_ABOUT THIS EXERCISE:_ Go to the line that contains "orange brick G5:G6", then write out that line and all that follow to the end of the listing, exactly and without pictures.

_AVAILABLE DATA:_
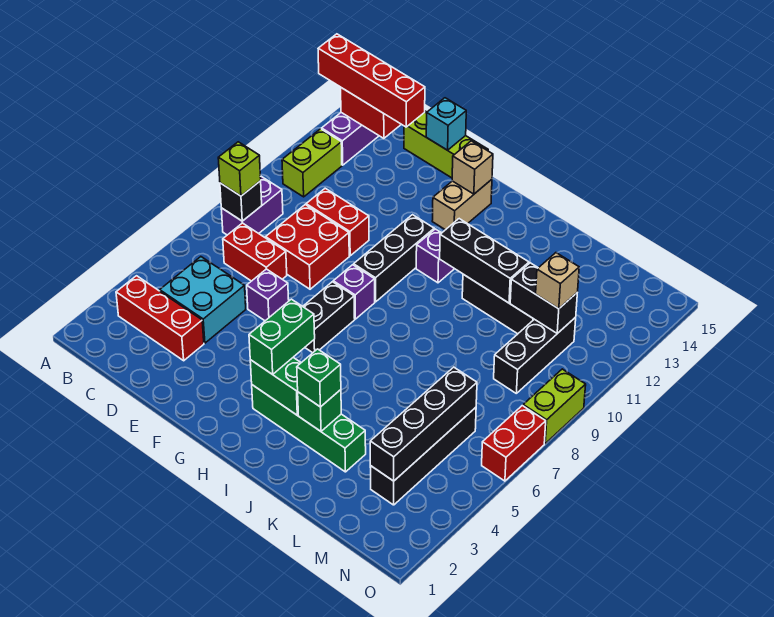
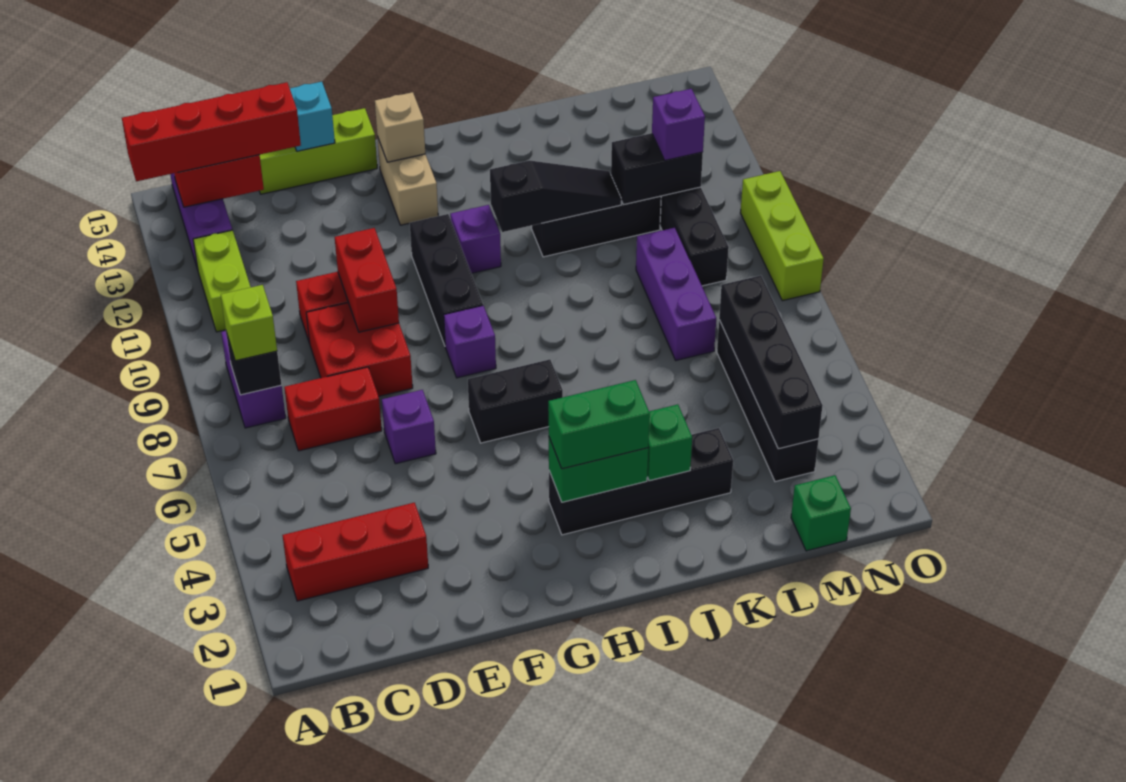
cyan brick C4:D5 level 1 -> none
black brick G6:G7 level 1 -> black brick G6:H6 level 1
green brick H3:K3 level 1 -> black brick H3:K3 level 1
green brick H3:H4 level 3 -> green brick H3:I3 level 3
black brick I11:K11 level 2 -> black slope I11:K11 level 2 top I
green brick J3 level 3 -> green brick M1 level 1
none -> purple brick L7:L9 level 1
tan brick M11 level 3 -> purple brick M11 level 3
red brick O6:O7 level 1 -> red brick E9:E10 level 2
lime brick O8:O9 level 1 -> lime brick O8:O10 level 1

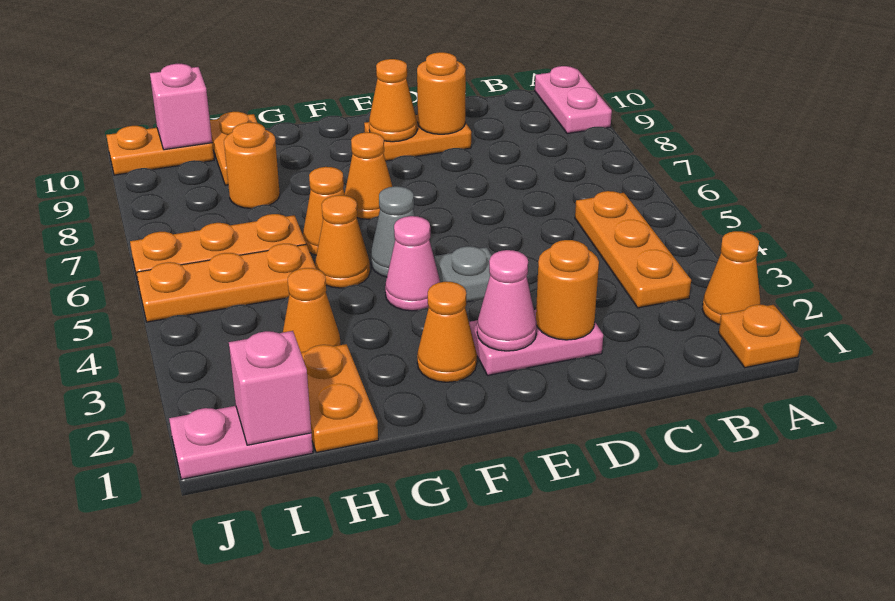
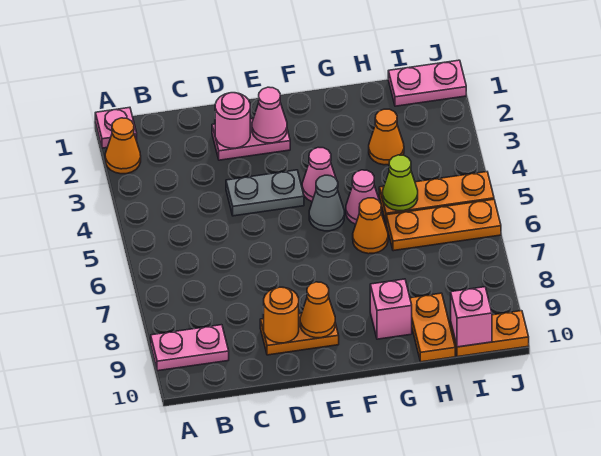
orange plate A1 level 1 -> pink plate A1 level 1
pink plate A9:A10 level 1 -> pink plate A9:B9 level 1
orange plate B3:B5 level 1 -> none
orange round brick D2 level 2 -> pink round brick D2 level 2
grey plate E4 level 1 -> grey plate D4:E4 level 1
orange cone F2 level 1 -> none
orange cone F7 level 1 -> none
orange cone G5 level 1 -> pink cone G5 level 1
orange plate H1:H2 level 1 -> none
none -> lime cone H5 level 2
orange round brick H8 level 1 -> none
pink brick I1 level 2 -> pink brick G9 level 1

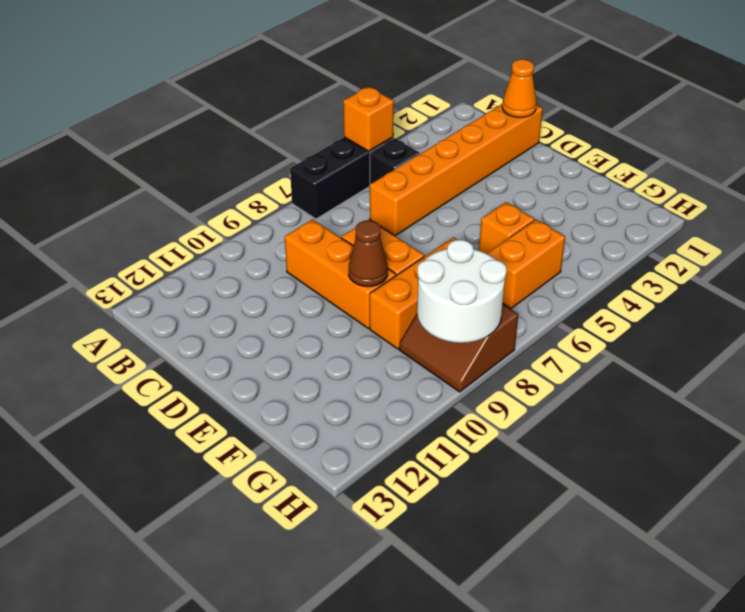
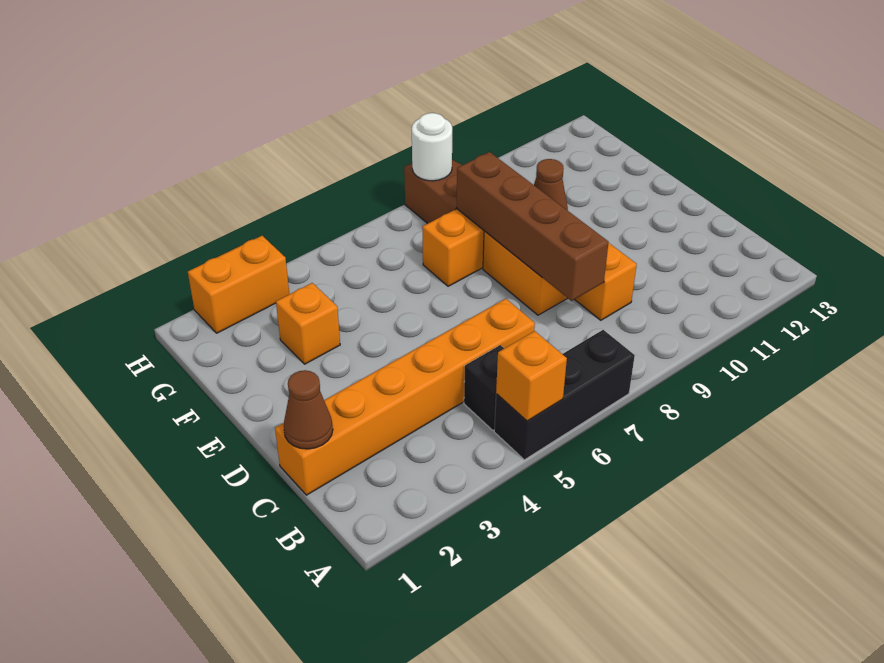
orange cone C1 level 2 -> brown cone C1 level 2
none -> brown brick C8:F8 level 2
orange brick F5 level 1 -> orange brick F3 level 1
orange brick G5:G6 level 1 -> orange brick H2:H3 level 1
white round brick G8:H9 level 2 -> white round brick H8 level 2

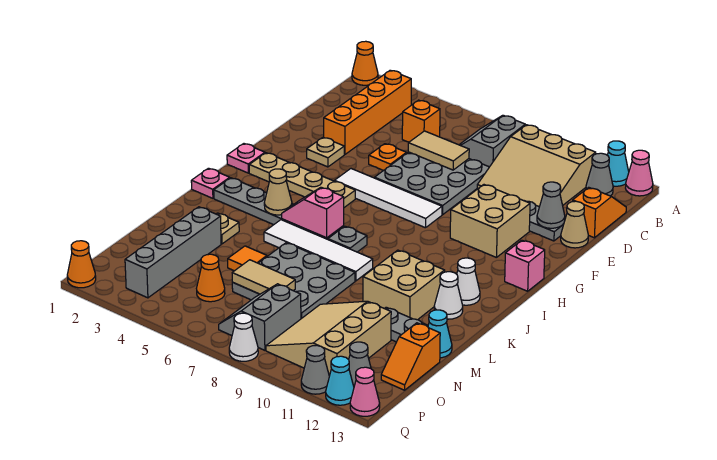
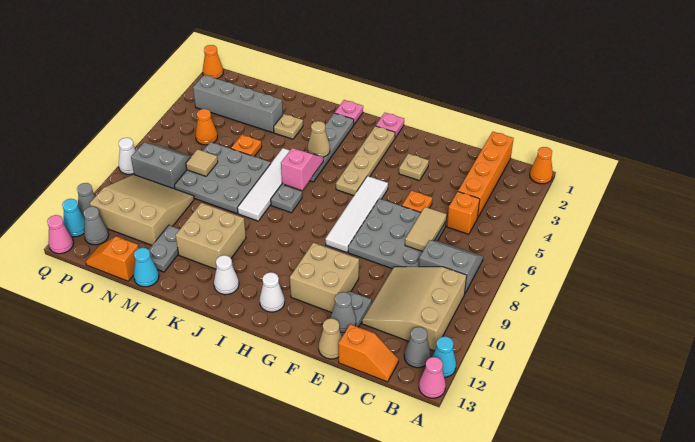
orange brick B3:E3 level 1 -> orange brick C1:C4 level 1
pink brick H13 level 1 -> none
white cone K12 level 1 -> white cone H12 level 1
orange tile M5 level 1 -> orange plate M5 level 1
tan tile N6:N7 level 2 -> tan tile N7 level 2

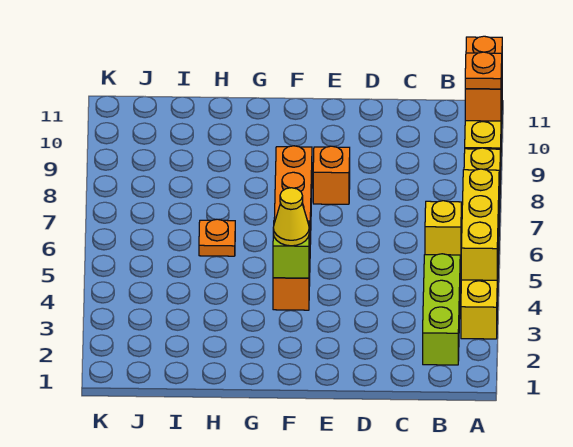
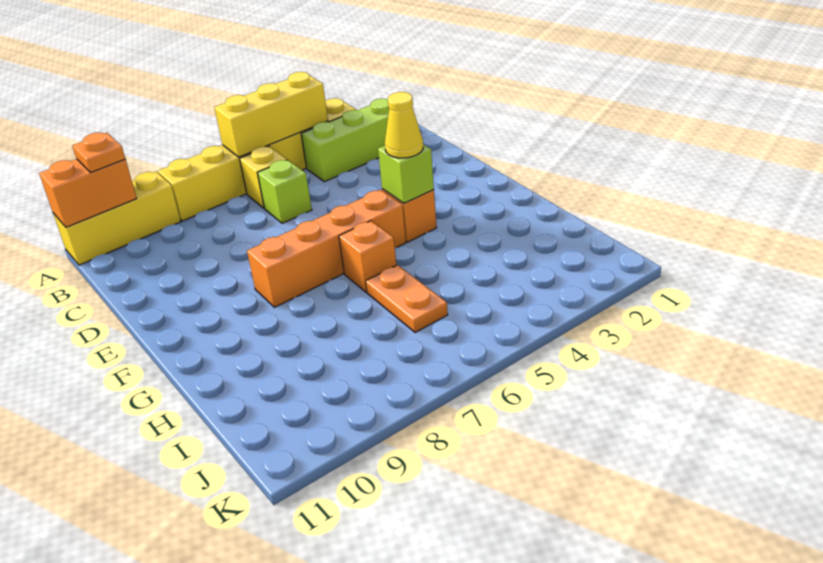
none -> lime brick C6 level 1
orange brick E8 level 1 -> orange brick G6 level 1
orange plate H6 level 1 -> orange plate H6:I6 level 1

_WRITTEN REPLY:_
orange brick G5:G6 level 1 -> orange brick H2:H3 level 1
white round brick G8:H9 level 2 -> white round brick H8 level 2

orange brick B3:E3 level 1 -> orange brick C1:C4 level 1
pink brick H13 level 1 -> none
white cone K12 level 1 -> white cone H12 level 1
orange tile M5 level 1 -> orange plate M5 level 1
tan tile N6:N7 level 2 -> tan tile N7 level 2

none -> lime brick C6 level 1
orange brick E8 level 1 -> orange brick G6 level 1
orange plate H6 level 1 -> orange plate H6:I6 level 1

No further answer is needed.